Work item
The lines to be copied run from the one containing "R135: 27k (SIG17, VDD) -> 27k (SIG14, SIG17)" to the end of the material below; reproduce them exactly, including both ends, and nothing more.

Task inputs
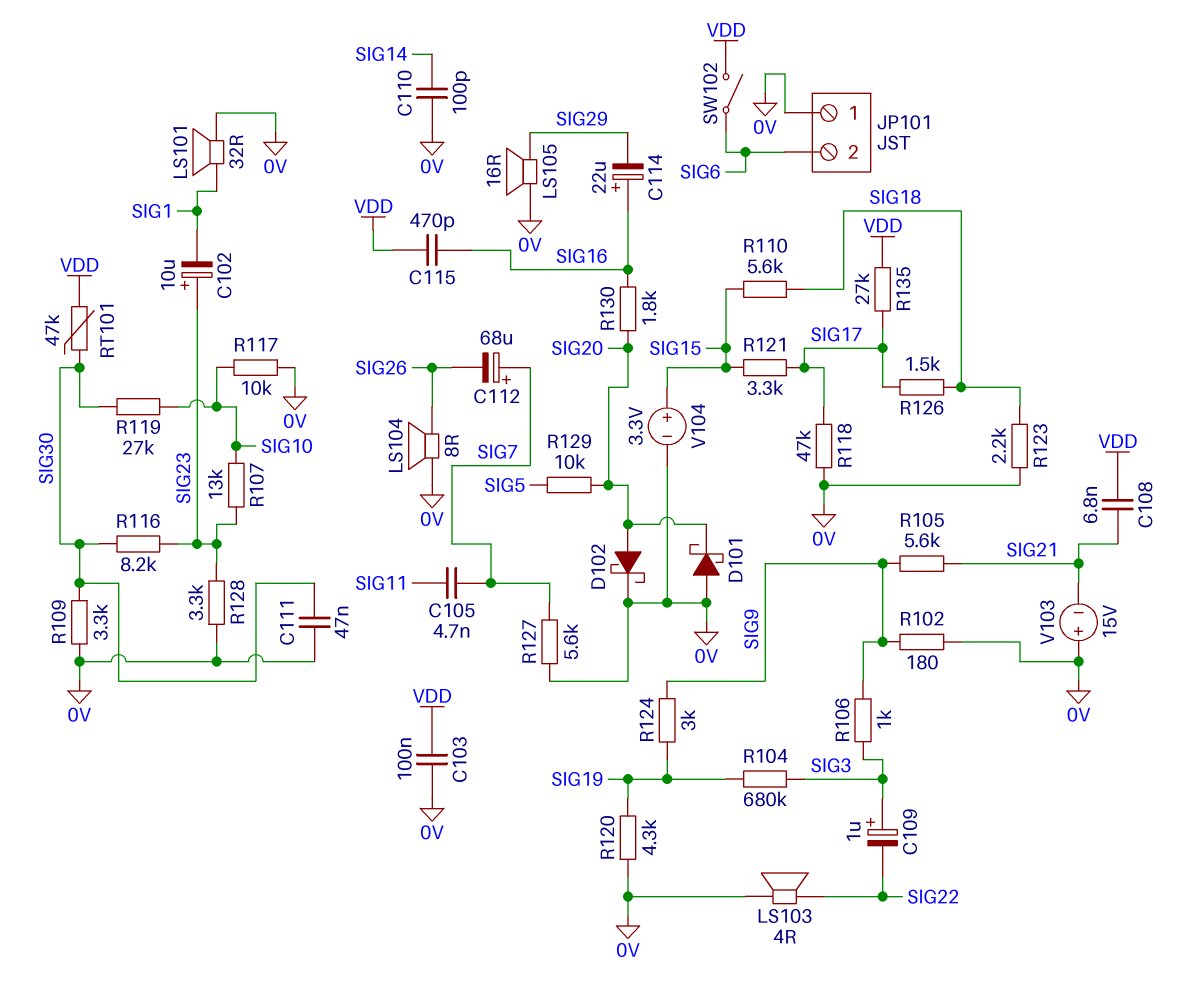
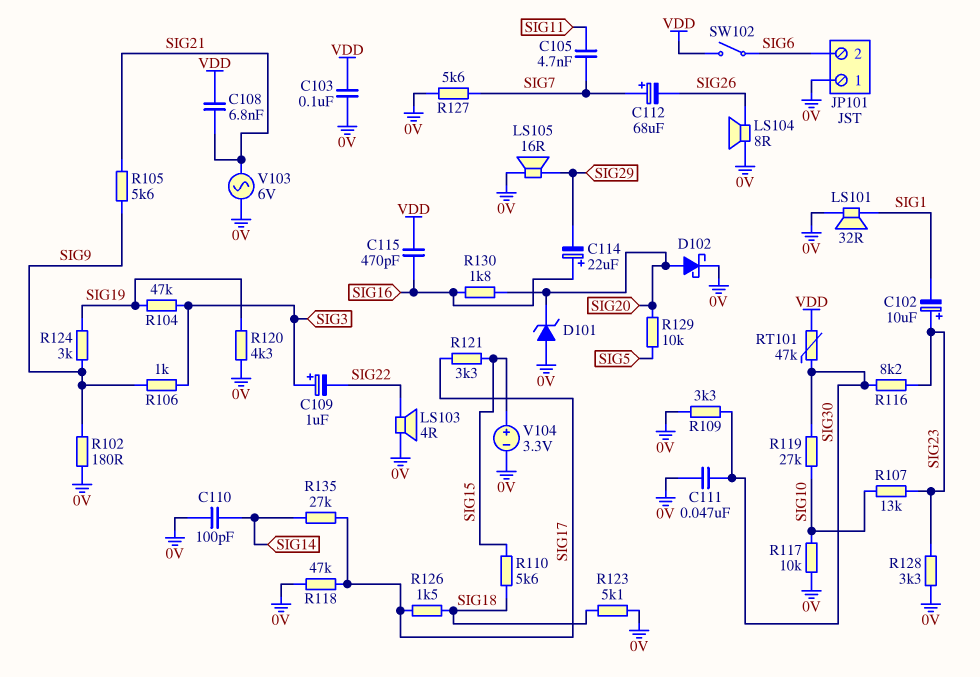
D101: schottky (A 0V, K SIG20) -> zener (A 0V, K SIG20)
R104: 680k (SIG3, SIG19) -> 47k (SIG3, SIG19)
R123: 2.2k (0V, SIG18) -> 5.1k (0V, SIG18)
R135: 27k (SIG17, VDD) -> 27k (SIG14, SIG17)
V103: 15V (plus 0V, minus SIG21) -> AC 6V (0V, SIG21)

Exercise output
R135: 27k (SIG17, VDD) -> 27k (SIG14, SIG17)
V103: 15V (plus 0V, minus SIG21) -> AC 6V (0V, SIG21)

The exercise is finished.